Exercise goal: Emit the data below verbatim, stripping out any pictures.

= = = =

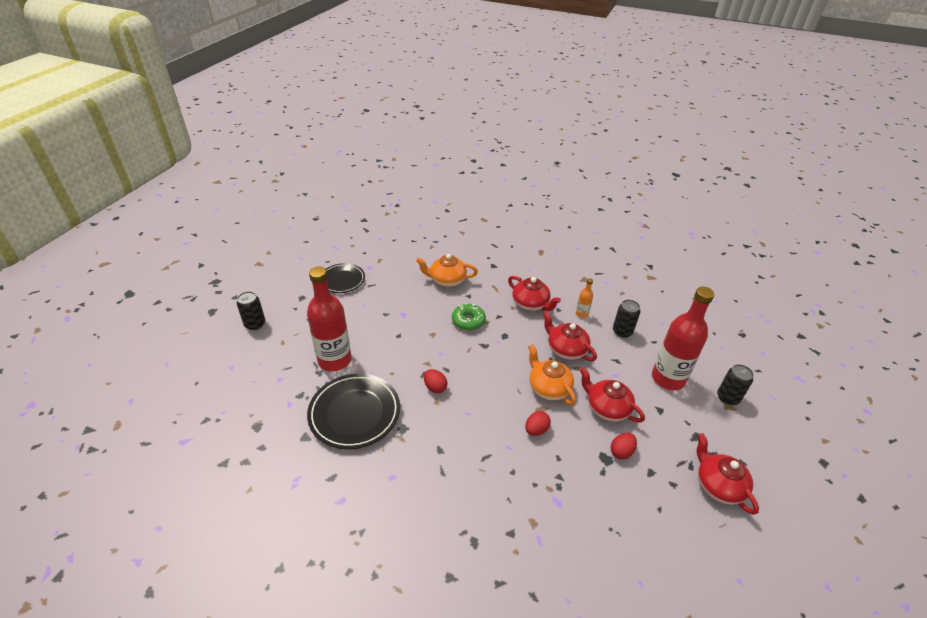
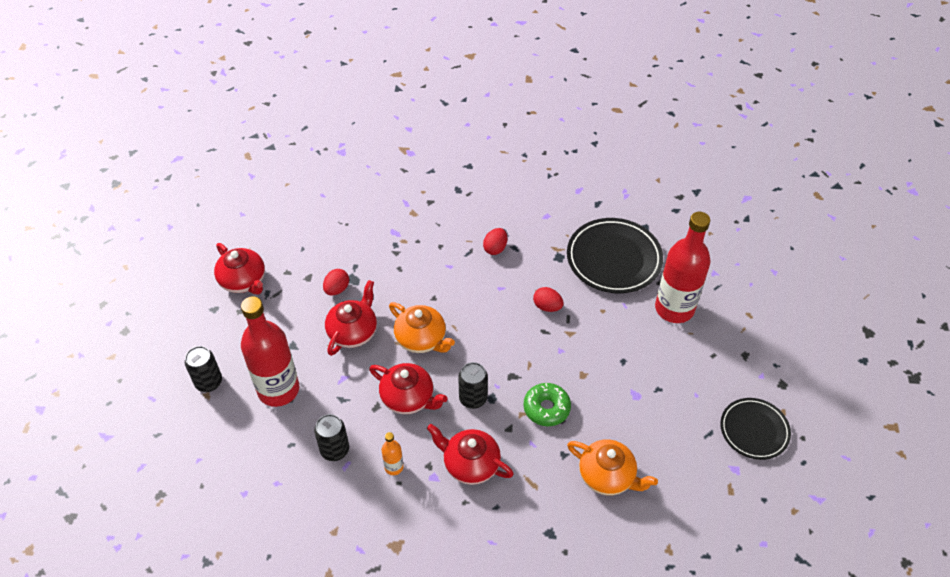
camera: 165 degrees right, 10 degrees up
(255, 324) = (801, 329): black can -> black can (473, 398)
(447, 280) = (607, 476): orange teapot -> orange teapot turned 45 degrees clockwise
(536, 430) = (426, 289): red egg -> red egg (495, 248)
(606, 408) = (353, 332): red teapot -> red teapot turned 90 degrees counterclockwise

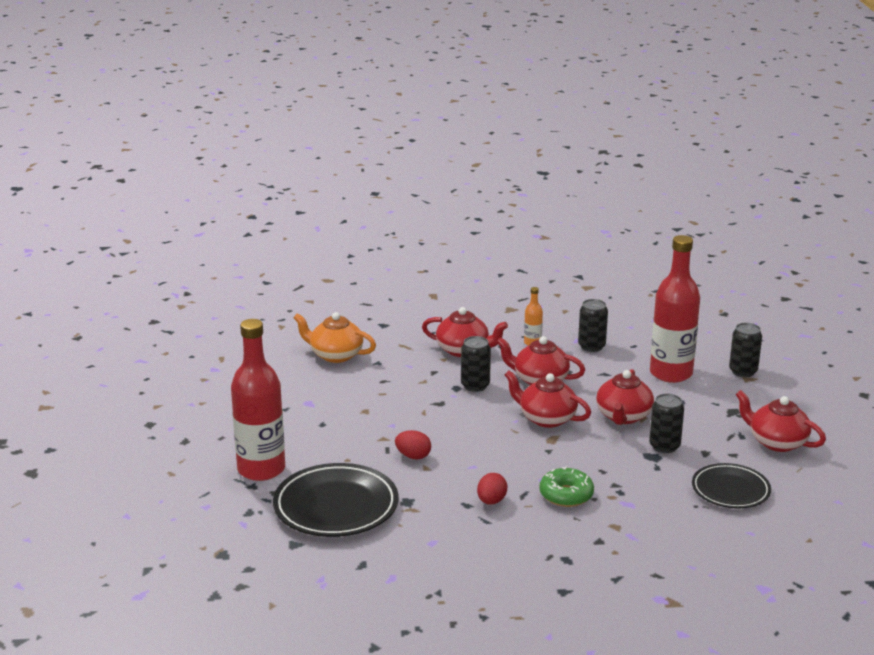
camera: 170 degrees right, 25 degrees down
(337, 289) = (664, 446): red egg -> black can
(421, 339) = (546, 418): orange teapot -> red teapot
(546, 408) = (399, 386): green donut -> green donut (566, 495)
(754, 430) = (189, 392): black plate -> black plate (730, 490)

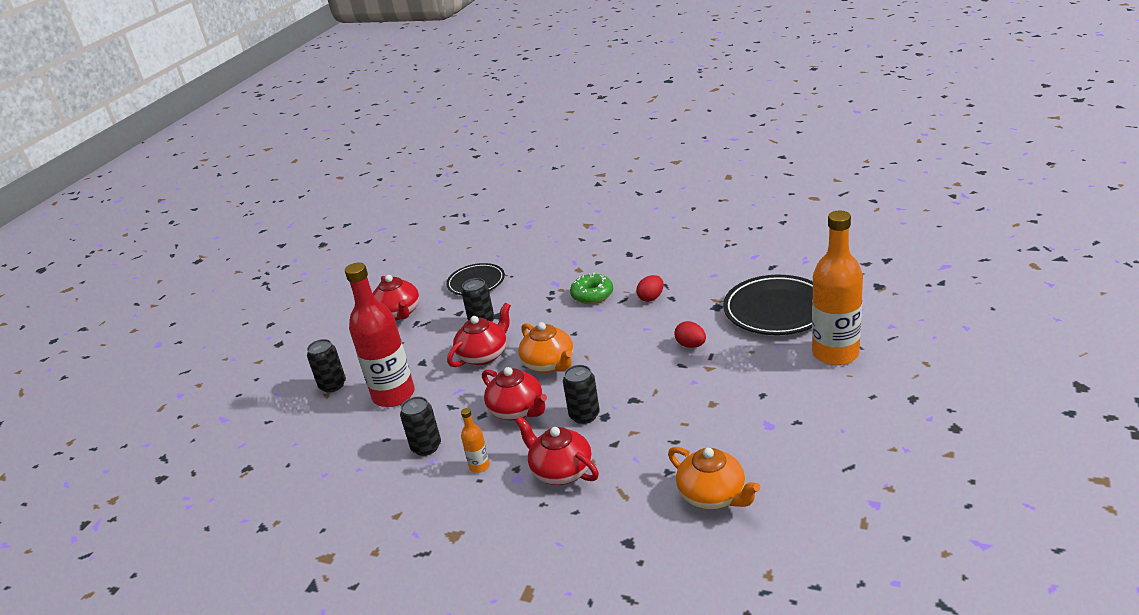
camera: 150 degrees left, 5 degrees up
(261, 469) = (835, 353): red bottle -> orange bottle
(546, 418) = (549, 364): red teapot -> orange teapot

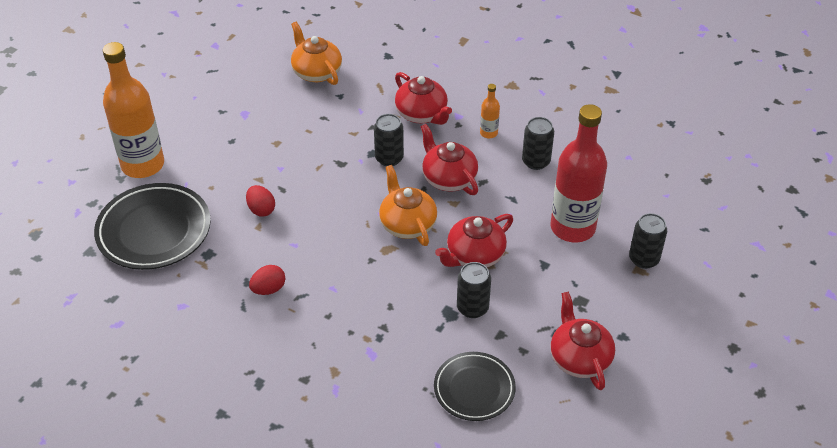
camera: 175 degrees left, 15 degrees up
(592, 295) = (332, 315): green donut -> none

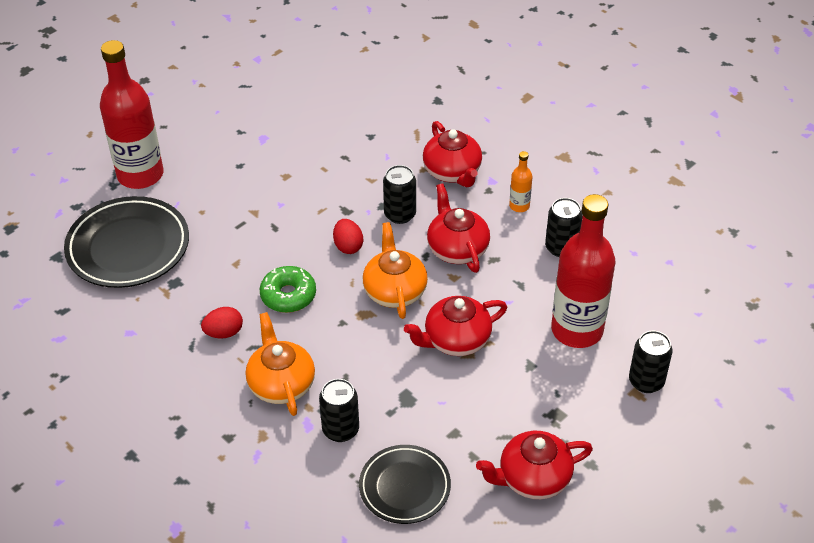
camera: 15 degrees right, 0 degrees up
(143, 165) = (140, 175): orange bottle -> red bottle
(261, 209) = (245, 245): red egg -> red egg (348, 246)
(315, 246) = (288, 295): none -> green donut
(316, 72) = (354, 106): orange teapot -> orange teapot (281, 384)
(472, 308) = (434, 397): black can -> black can (340, 430)
(579, 358) = (533, 478): red teapot -> red teapot turned 105 degrees counterclockwise

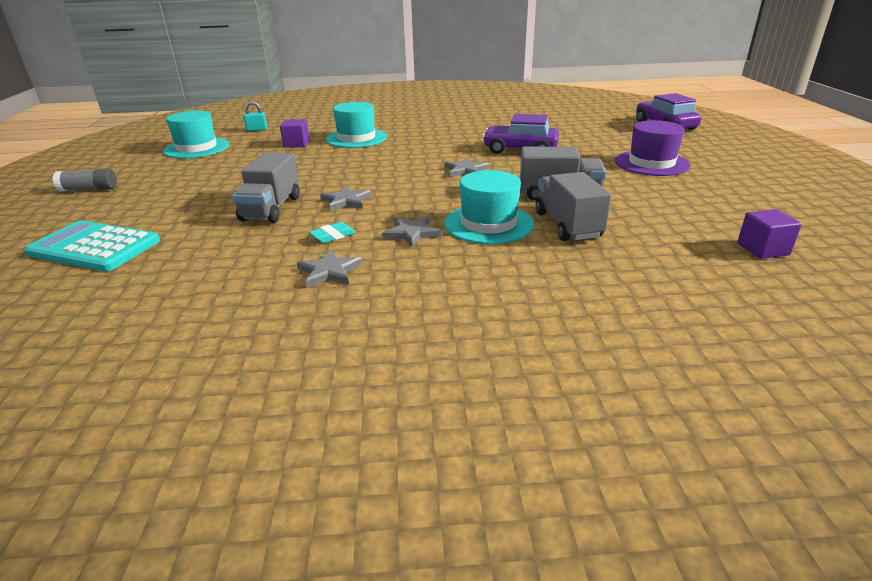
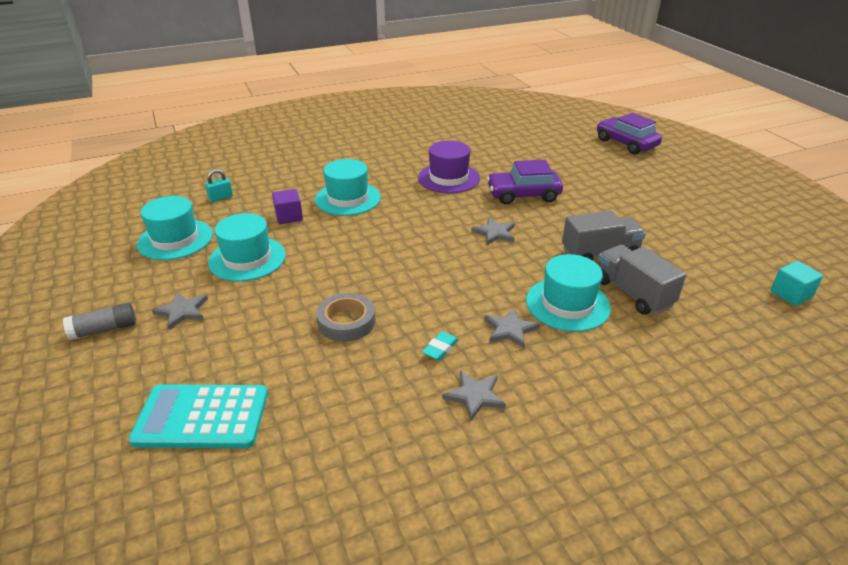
camera: 20 degrees left, 5 degrees up
(236, 164) = (247, 259): none -> turquoise hat
(271, 209) = (346, 322): grey truck -> grey tape
(346, 201) = (413, 297): grey star -> grey star (182, 311)
(651, 163) = (647, 199): purple hat -> purple hat (448, 178)
(762, 249) = (791, 294): purple cube -> turquoise cube

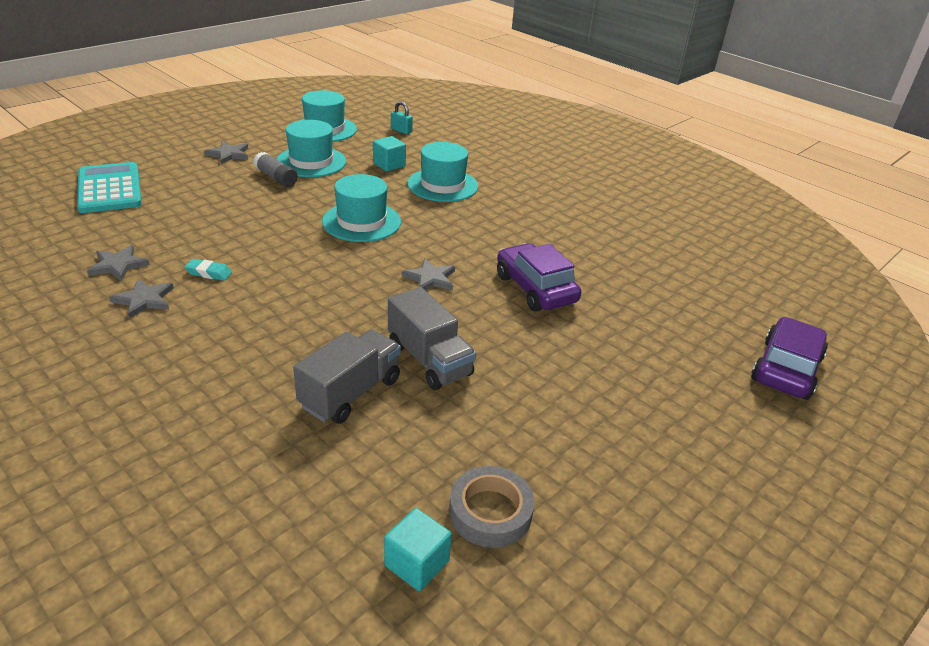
camera: 65 degrees right, 0 degrees up
(104, 329) = (199, 135): grey glue stick -> grey glue stick (276, 178)
(289, 217) = (389, 165): purple cube -> turquoise cube
(346, 322) = (235, 221): grey tape -> grey tape (490, 512)
(448, 178) = (534, 233): purple hat -> none
(509, 329) = (249, 308): grey star -> grey star (118, 265)
(567, 304) = (308, 343): turquoise hat -> turquoise hat (361, 222)

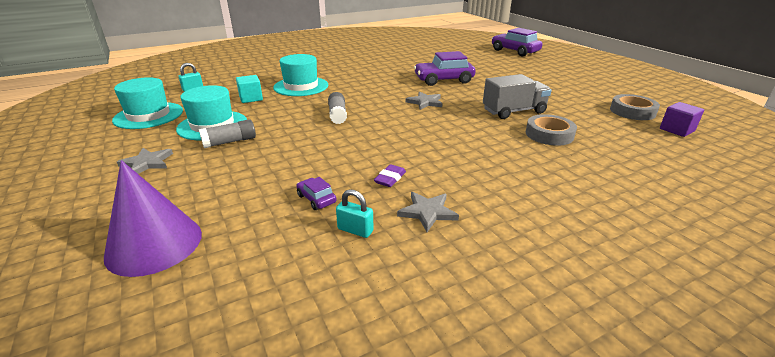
camera: 70 degrees left, 5 degrees down
(110, 189) = (154, 244): turquoise calculator -> purple cone
(118, 265) = (355, 230): grey star -> turquoise padlock
(169, 239) = (316, 199): none -> purple car
(209, 273) = (390, 179): turquoise eraser -> purple eraser
(350, 393) = (549, 134): grey truck -> grey tape
(361, 222) = (337, 115): turquoise hat -> grey glue stick
(416, 563) = (676, 130): turquoise cube -> purple cube

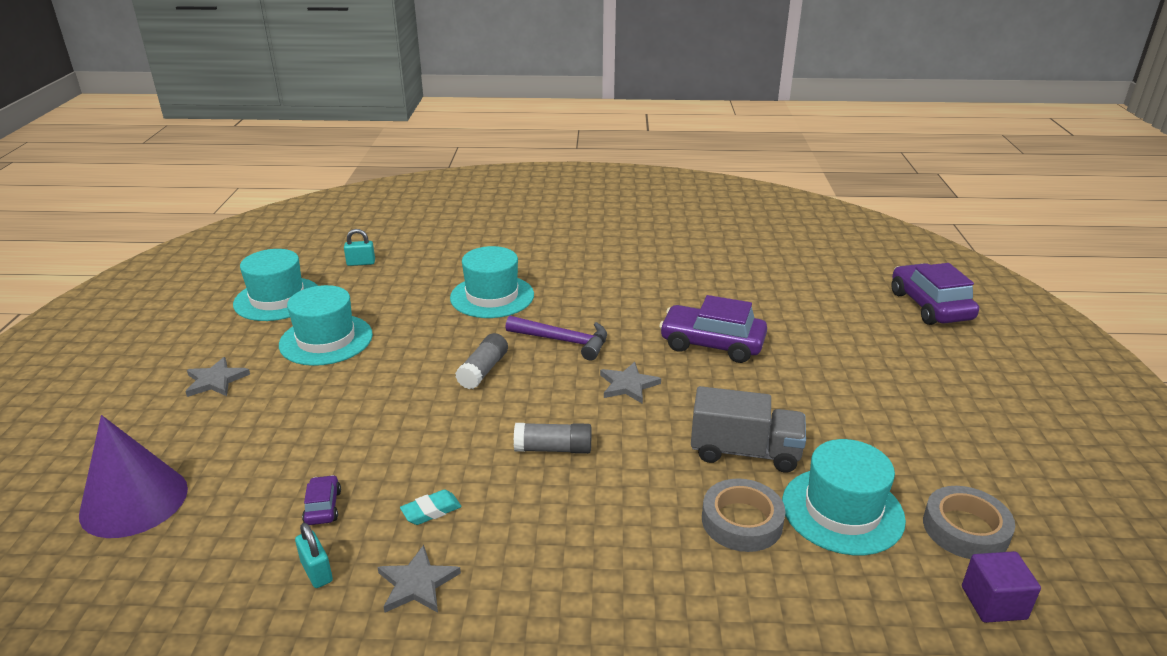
camera: 30 degrees right, 0 degrees up
(230, 142) = (319, 376): grey glue stick -> grey glue stick (553, 449)
(251, 98) = (410, 302): turquoise cube -> none
(367, 94) = (563, 341): none -> purple hammer
(390, 179) = (431, 511): purple eraser -> turquoise eraser
(582, 119) = (842, 510): none -> turquoise hat

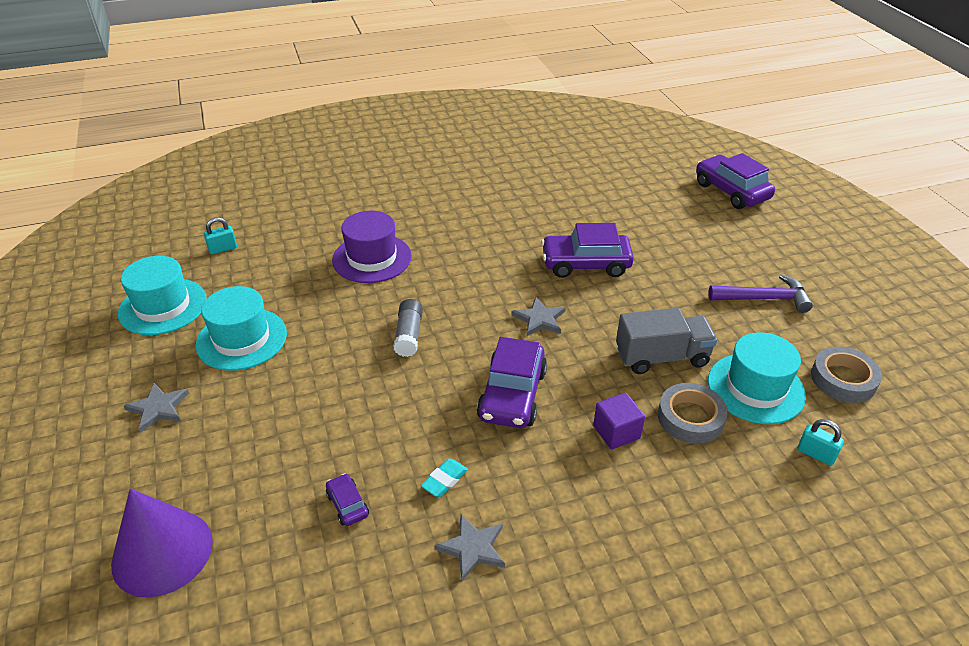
camera: 20 degrees left, 10 degrees up
(317, 571) = (381, 565): turquoise padlock -> turquoise padlock (816, 454)
(492, 296) = (372, 258): turquoise hat -> purple hat
(553, 449) = (512, 395): grey glue stick -> purple car
(563, 341) = (462, 289): purple hammer -> purple hammer (763, 298)
(993, 603) = (886, 432): purple cube -> purple cube (616, 432)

= = = =

Written answer:
camera: 165 degrees right, 10 degrees up
(255, 324) = (801, 329): black can -> black can (473, 398)
(447, 280) = (607, 476): orange teapot -> orange teapot turned 45 degrees clockwise
(536, 430) = (426, 289): red egg -> red egg (495, 248)
(606, 408) = (353, 332): red teapot -> red teapot turned 90 degrees counterclockwise

camera: 170 degrees right, 25 degrees down
(337, 289) = (664, 446): red egg -> black can
(421, 339) = (546, 418): orange teapot -> red teapot
(546, 408) = (399, 386): green donut -> green donut (566, 495)
(754, 430) = (189, 392): black plate -> black plate (730, 490)

camera: 150 degrees left, 5 degrees up
(261, 469) = (835, 353): red bottle -> orange bottle
(546, 418) = (549, 364): red teapot -> orange teapot

camera: 175 degrees left, 15 degrees up
(592, 295) = (332, 315): green donut -> none

camera: 15 degrees right, 0 degrees up
(143, 165) = (140, 175): orange bottle -> red bottle
(261, 209) = (245, 245): red egg -> red egg (348, 246)
(315, 246) = (288, 295): none -> green donut
(316, 72) = (354, 106): orange teapot -> orange teapot (281, 384)
(472, 308) = (434, 397): black can -> black can (340, 430)
(579, 358) = (533, 478): red teapot -> red teapot turned 105 degrees counterclockwise

camera: 20 degrees left, 5 degrees up
(236, 164) = (247, 259): none -> turquoise hat
(271, 209) = (346, 322): grey truck -> grey tape
(346, 201) = (413, 297): grey star -> grey star (182, 311)
(651, 163) = (647, 199): purple hat -> purple hat (448, 178)
(762, 249) = (791, 294): purple cube -> turquoise cube

camera: 65 degrees right, 0 degrees up
(104, 329) = (199, 135): grey glue stick -> grey glue stick (276, 178)
(289, 217) = (389, 165): purple cube -> turquoise cube
(346, 322) = (235, 221): grey tape -> grey tape (490, 512)
(448, 178) = (534, 233): purple hat -> none
(509, 329) = (249, 308): grey star -> grey star (118, 265)
(567, 304) = (308, 343): turquoise hat -> turquoise hat (361, 222)

camera: 70 degrees left, 5 degrees down
(110, 189) = (154, 244): turquoise calculator -> purple cone
(118, 265) = (355, 230): grey star -> turquoise padlock
(169, 239) = (316, 199): none -> purple car
(209, 273) = (390, 179): turquoise eraser -> purple eraser
(350, 393) = (549, 134): grey truck -> grey tape
(361, 222) = (337, 115): turquoise hat -> grey glue stick
(416, 563) = (676, 130): turquoise cube -> purple cube

camera: 30 degrees right, 0 degrees up
(230, 142) = (319, 376): grey glue stick -> grey glue stick (553, 449)
(251, 98) = (410, 302): turquoise cube -> none
(367, 94) = (563, 341): none -> purple hammer
(390, 179) = (431, 511): purple eraser -> turquoise eraser
(582, 119) = (842, 510): none -> turquoise hat

camera: 20 degrees left, 10 degrees up
(317, 571) = (381, 565): turquoise padlock -> turquoise padlock (816, 454)
(492, 296) = (372, 258): turquoise hat -> purple hat
(553, 449) = (512, 395): grey glue stick -> purple car
(563, 341) = (462, 289): purple hammer -> purple hammer (763, 298)
(993, 603) = (886, 432): purple cube -> purple cube (616, 432)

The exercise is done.